[WHAT IS NEEDED]
For this exercise, retype all the data exactly and exclude every image.

[SUPPLIED INFORMATION]
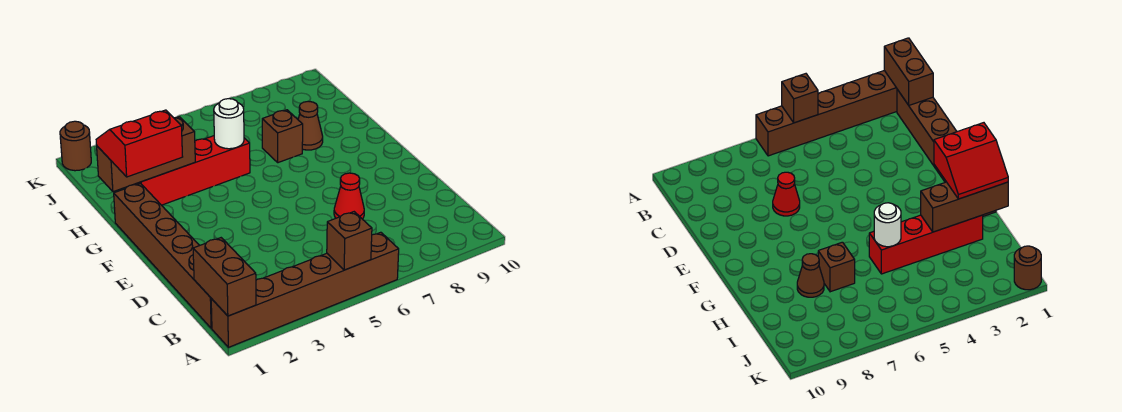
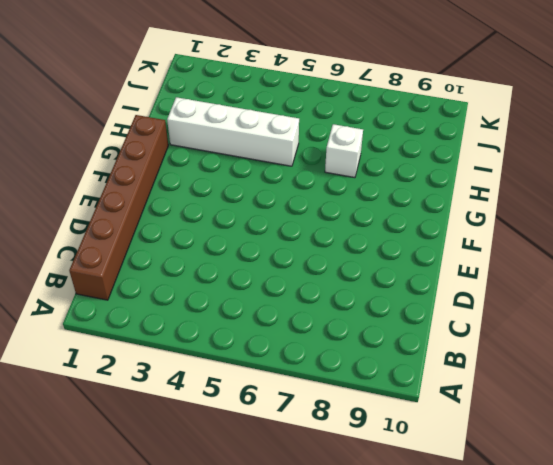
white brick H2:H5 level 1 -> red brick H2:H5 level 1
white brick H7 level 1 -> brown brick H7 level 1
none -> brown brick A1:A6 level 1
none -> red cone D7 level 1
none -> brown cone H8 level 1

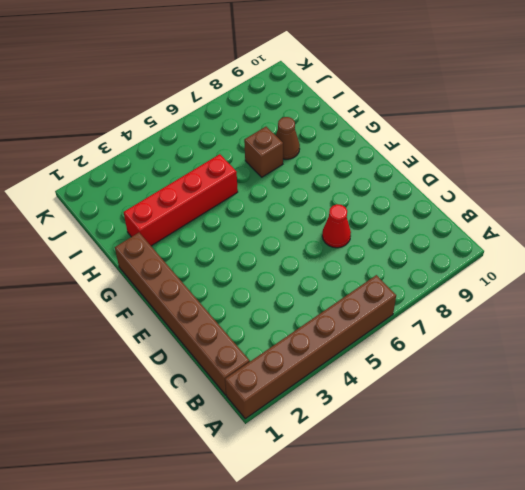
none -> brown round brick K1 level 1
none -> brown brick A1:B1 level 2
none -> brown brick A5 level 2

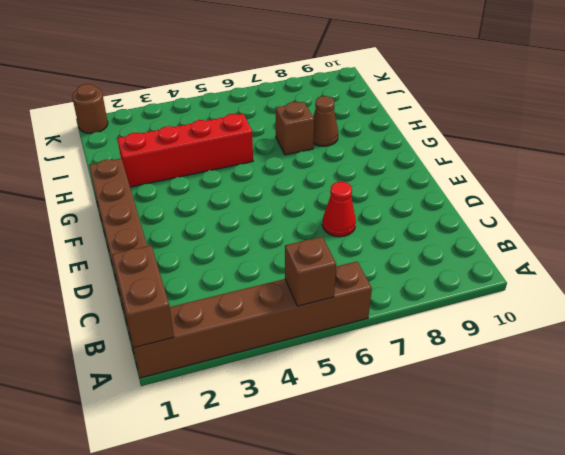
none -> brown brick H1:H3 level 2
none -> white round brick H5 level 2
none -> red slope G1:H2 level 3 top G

[TASK SOLUTION]
white brick H2:H5 level 1 -> red brick H2:H5 level 1
white brick H7 level 1 -> brown brick H7 level 1
none -> brown brick A1:A6 level 1
none -> red cone D7 level 1
none -> brown cone H8 level 1

none -> brown round brick K1 level 1
none -> brown brick A1:B1 level 2
none -> brown brick A5 level 2

none -> brown brick H1:H3 level 2
none -> white round brick H5 level 2
none -> red slope G1:H2 level 3 top G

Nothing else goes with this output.